• **TASK INPUT**
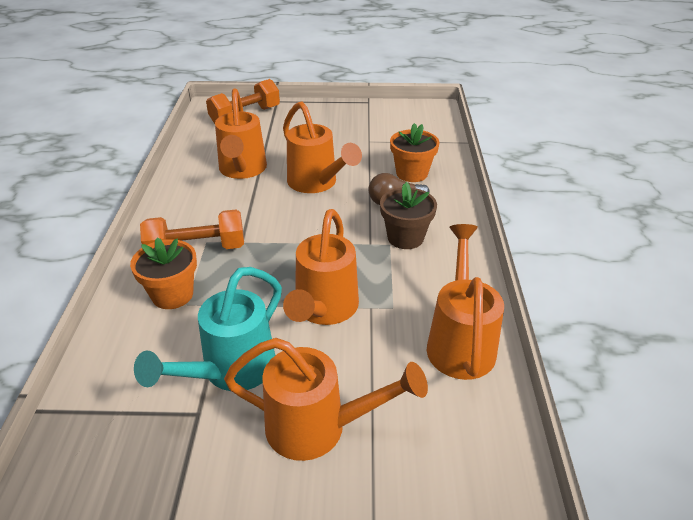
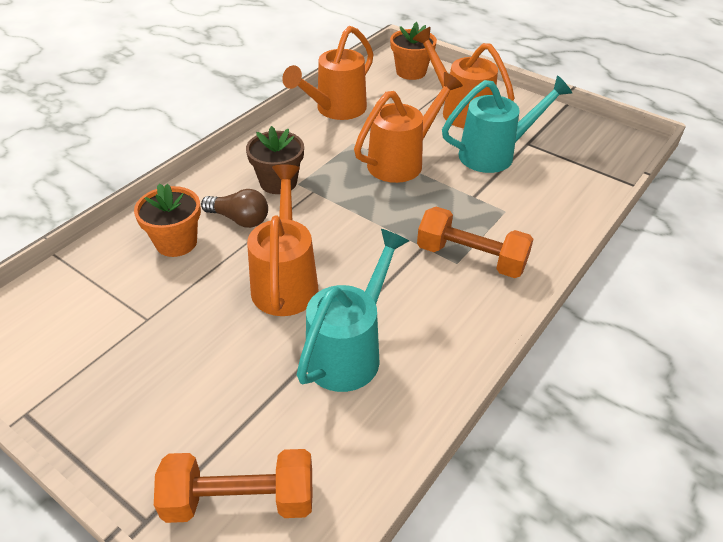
camera: 145 degrees left, 5 degrees up
orange flower pot [130,237,197,309] -> orange flower pot moved to [390,22,437,80]
orange watering can [215,88,267,179] -> turquoise watering can [296,229,409,392]

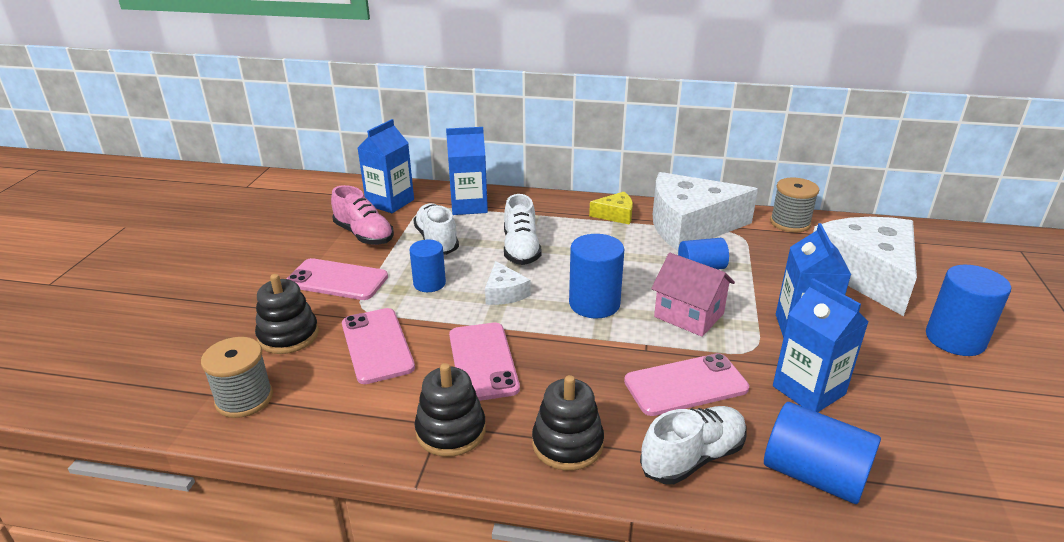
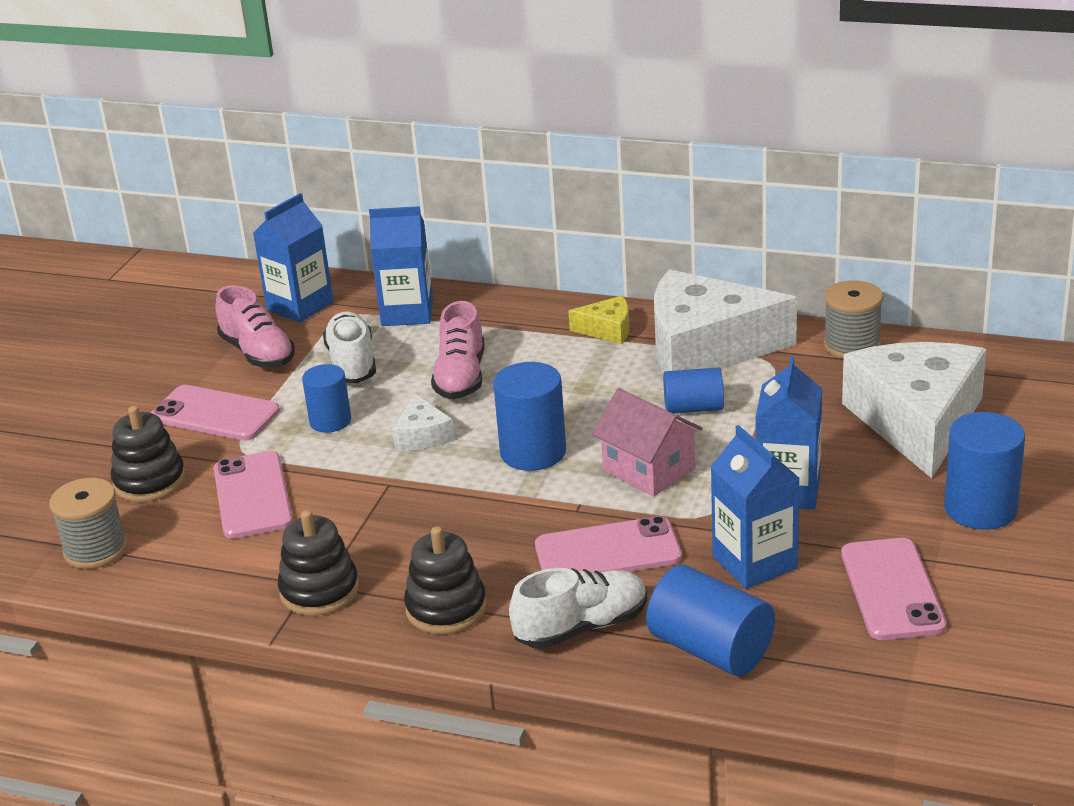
camera: 10 degrees right, 0 degrees up
pink phone [449,323,520,401] -> pink phone moved to [841,538,947,640]
white shoe [504,194,542,265] -> pink shoe [431,301,484,399]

• **WHAT THE EXERCISE ASKS**
Transcribe every entry exactly. Leave out the pictures.

• **ANSWER BOX**
camera: 145 degrees left, 5 degrees up
orange flower pot [130,237,197,309] -> orange flower pot moved to [390,22,437,80]
orange watering can [215,88,267,179] -> turquoise watering can [296,229,409,392]

camera: 10 degrees right, 0 degrees up
pink phone [449,323,520,401] -> pink phone moved to [841,538,947,640]
white shoe [504,194,542,265] -> pink shoe [431,301,484,399]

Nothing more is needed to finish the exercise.